Your result will be the set of lines with "watering", copied from the material below.

Start of Supplied records

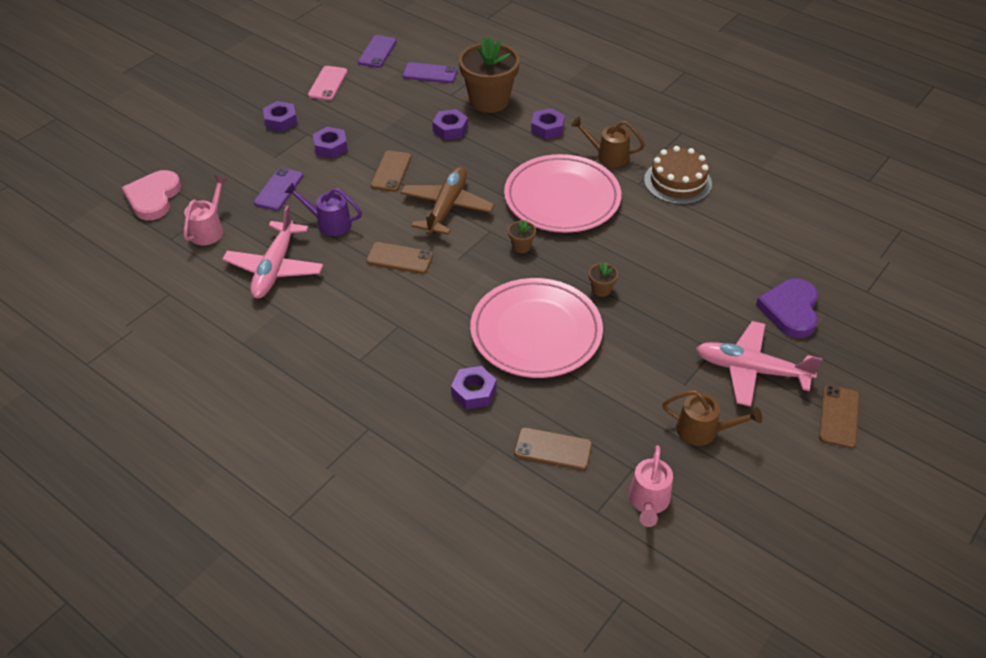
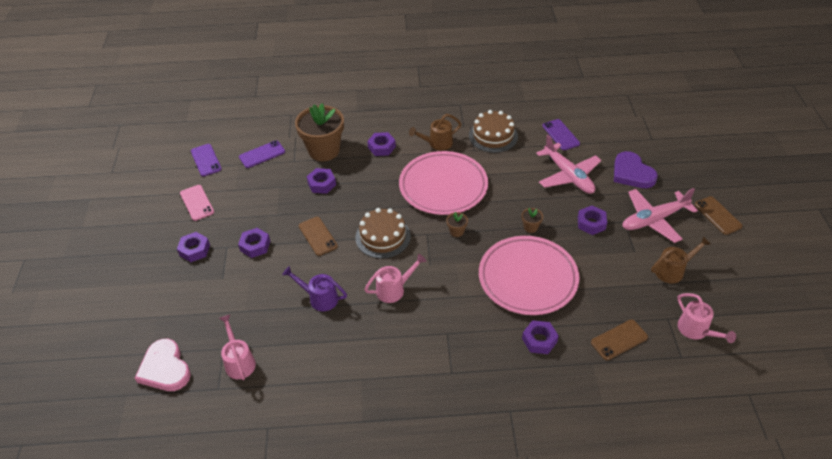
camera: 40 degrees left, 0 degrees up
(275, 268) = (321, 354): pink plane -> pink plane (568, 175)
(278, 189) = (254, 299): purple phone -> purple phone (560, 135)
(329, 223) = (319, 298): purple watering can -> purple watering can turned 45 degrees clockwise
(399, 258) = (394, 289): brown phone -> pink watering can
(446, 207) = (383, 237): brown plane -> brown cake
(672, 327) = (591, 223): none -> purple nut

End of Supplied records

→ Result of the task
(329, 223) = (319, 298): purple watering can -> purple watering can turned 45 degrees clockwise
(399, 258) = (394, 289): brown phone -> pink watering can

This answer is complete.